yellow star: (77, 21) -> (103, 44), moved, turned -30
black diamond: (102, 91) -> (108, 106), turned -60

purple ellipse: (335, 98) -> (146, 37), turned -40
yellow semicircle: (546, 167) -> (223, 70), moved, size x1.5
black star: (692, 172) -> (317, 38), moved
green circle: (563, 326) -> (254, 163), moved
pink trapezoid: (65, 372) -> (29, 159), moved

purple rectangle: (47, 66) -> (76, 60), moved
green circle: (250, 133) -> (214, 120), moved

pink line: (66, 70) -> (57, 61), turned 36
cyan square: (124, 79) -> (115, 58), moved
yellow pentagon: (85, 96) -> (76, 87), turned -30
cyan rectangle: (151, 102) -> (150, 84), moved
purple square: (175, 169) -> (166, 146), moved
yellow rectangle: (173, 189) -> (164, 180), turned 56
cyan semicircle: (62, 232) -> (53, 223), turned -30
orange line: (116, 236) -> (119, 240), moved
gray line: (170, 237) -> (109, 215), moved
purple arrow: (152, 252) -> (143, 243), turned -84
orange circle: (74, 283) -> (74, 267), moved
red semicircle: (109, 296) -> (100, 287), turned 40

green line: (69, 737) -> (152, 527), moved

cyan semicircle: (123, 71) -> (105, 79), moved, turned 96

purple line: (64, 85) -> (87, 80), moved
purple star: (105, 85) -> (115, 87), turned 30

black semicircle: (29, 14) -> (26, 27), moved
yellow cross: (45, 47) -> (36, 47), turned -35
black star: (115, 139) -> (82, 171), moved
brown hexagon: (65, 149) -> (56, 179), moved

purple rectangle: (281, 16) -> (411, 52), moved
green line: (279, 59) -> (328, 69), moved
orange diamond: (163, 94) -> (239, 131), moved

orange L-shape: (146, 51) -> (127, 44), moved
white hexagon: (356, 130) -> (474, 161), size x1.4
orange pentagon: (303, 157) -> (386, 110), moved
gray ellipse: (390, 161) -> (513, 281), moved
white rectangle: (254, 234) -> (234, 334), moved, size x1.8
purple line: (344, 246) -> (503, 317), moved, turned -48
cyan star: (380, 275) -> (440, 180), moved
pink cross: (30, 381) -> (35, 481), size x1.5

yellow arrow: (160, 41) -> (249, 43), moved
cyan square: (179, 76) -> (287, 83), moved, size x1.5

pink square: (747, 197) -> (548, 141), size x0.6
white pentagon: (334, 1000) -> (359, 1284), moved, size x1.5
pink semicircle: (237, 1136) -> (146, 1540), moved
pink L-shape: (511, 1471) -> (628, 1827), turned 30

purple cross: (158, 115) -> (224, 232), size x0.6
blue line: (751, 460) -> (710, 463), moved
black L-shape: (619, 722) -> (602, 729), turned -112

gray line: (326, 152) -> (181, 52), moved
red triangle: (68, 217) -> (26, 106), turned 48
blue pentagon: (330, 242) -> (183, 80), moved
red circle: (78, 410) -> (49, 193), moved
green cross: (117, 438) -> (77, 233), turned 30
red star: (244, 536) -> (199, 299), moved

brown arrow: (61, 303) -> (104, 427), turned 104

__________________________________________________

**Task directions**
Look through the entries above. Extract each line with the word "purple".

**Solved problem**
purple ellipse: (335, 98) -> (146, 37), turned -40
purple rectangle: (47, 66) -> (76, 60), moved
purple square: (175, 169) -> (166, 146), moved
purple arrow: (152, 252) -> (143, 243), turned -84
purple line: (64, 85) -> (87, 80), moved
purple star: (105, 85) -> (115, 87), turned 30
purple rectangle: (281, 16) -> (411, 52), moved
purple line: (344, 246) -> (503, 317), moved, turned -48
purple cross: (158, 115) -> (224, 232), size x0.6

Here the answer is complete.